> **Requirement**
In the entries that follow, the first line to write out is the one containing "(564, 126) = (654, 203): red", and the last is the one containing "(171, 227) = (398, 137): black". Reproduce that stretch exactly, with nothing before or after it.

> **Dataset records**
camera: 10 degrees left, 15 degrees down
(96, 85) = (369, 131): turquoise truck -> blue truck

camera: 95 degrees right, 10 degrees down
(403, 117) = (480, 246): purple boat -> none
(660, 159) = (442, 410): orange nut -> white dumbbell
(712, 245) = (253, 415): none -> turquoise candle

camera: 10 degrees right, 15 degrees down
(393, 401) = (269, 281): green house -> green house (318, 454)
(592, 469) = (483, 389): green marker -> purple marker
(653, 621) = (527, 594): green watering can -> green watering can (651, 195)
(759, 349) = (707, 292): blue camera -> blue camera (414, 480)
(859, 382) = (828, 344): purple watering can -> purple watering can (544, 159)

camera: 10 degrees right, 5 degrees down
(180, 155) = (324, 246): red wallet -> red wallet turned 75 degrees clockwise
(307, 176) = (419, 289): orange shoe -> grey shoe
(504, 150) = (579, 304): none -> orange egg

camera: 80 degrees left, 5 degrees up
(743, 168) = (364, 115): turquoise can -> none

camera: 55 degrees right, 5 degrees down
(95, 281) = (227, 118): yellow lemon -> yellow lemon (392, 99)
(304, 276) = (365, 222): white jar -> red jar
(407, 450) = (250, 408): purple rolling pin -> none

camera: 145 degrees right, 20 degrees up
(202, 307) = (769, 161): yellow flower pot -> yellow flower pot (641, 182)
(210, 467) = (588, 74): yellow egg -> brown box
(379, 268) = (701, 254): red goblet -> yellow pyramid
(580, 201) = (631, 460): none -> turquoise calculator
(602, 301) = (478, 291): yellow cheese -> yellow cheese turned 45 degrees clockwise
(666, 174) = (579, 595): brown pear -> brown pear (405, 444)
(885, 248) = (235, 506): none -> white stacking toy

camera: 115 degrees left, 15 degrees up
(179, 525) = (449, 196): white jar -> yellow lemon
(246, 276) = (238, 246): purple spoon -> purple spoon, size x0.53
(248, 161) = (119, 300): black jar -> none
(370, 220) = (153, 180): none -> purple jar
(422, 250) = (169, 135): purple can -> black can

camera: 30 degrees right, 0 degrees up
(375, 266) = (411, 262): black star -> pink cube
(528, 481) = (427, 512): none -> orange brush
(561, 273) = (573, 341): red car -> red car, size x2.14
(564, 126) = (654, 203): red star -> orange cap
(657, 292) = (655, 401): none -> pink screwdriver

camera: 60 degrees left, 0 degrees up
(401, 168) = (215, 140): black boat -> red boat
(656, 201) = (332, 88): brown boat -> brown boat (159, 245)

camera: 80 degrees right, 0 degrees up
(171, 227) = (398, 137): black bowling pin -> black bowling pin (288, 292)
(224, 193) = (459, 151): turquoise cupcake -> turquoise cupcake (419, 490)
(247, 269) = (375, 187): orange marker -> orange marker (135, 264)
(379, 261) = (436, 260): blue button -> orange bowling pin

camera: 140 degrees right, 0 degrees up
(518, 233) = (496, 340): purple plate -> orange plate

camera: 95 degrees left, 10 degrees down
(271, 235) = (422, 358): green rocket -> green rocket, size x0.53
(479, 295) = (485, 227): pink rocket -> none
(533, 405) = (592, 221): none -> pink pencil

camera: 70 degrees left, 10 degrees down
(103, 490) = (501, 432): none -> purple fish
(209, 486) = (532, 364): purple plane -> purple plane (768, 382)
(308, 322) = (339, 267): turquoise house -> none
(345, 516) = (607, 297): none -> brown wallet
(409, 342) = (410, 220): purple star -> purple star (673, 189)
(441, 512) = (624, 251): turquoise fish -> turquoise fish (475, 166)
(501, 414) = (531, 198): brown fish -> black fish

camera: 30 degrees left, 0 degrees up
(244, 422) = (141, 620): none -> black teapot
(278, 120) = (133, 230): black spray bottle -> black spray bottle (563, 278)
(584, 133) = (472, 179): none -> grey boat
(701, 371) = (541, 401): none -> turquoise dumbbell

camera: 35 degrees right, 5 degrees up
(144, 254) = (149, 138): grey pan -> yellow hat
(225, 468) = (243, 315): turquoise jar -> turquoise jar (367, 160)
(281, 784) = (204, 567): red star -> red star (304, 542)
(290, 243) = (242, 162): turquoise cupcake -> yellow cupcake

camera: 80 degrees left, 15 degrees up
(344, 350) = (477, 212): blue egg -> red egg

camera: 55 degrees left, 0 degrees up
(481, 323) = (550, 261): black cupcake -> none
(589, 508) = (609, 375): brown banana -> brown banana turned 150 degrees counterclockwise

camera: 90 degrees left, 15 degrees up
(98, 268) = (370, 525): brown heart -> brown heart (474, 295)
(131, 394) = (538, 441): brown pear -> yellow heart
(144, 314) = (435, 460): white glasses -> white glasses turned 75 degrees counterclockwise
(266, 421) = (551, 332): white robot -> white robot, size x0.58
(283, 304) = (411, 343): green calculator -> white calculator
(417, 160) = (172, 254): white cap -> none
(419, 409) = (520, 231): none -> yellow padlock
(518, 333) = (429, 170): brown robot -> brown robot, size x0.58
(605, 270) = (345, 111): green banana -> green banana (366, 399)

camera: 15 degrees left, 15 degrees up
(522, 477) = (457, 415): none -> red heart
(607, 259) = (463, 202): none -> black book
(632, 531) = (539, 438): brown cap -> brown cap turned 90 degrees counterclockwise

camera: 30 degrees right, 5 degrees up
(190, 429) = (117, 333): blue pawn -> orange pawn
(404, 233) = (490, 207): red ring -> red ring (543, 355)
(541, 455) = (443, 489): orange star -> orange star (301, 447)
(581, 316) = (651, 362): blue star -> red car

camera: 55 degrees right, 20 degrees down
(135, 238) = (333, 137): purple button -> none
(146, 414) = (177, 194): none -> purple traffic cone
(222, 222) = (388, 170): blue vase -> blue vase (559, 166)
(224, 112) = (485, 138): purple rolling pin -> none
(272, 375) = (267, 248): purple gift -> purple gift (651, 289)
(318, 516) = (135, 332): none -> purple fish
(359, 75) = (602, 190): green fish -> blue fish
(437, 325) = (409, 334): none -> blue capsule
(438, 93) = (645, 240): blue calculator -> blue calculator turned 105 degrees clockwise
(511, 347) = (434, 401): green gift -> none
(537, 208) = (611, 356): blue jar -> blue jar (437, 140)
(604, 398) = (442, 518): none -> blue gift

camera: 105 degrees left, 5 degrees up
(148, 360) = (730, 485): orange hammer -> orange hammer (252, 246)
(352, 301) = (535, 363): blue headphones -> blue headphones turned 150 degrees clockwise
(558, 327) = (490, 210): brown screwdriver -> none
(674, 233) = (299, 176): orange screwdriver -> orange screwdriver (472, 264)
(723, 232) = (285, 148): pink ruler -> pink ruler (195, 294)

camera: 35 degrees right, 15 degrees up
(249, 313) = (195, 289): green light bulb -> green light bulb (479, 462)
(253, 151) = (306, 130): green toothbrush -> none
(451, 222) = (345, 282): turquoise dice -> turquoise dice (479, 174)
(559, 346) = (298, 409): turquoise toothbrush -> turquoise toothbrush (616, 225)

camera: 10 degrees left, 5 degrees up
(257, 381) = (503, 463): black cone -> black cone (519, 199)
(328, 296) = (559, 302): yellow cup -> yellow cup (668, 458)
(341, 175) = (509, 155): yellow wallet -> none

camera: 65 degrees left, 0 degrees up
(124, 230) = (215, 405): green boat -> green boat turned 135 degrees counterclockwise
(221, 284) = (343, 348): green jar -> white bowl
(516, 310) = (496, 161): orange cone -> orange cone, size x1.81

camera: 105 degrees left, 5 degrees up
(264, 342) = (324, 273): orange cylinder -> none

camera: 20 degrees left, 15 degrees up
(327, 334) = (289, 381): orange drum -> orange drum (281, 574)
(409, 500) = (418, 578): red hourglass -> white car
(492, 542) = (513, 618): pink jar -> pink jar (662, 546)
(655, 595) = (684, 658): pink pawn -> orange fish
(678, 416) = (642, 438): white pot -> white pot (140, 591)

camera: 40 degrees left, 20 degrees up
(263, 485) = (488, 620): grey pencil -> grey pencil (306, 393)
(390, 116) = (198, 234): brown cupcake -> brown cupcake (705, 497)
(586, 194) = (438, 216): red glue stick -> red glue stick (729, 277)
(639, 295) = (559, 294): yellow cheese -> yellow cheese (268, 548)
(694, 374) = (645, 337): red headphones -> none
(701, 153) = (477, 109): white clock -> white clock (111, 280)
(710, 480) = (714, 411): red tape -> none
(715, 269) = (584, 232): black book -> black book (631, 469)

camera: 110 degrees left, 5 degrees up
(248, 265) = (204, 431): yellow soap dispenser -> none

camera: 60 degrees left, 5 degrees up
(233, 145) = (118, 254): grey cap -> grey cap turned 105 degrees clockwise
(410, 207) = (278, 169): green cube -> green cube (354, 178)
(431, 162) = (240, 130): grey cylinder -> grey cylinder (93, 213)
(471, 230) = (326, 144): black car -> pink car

> **Result**
(564, 126) = (654, 203): red star -> orange cap
(657, 292) = (655, 401): none -> pink screwdriver

camera: 60 degrees left, 0 degrees up
(401, 168) = (215, 140): black boat -> red boat
(656, 201) = (332, 88): brown boat -> brown boat (159, 245)

camera: 80 degrees right, 0 degrees up
(171, 227) = (398, 137): black bowling pin -> black bowling pin (288, 292)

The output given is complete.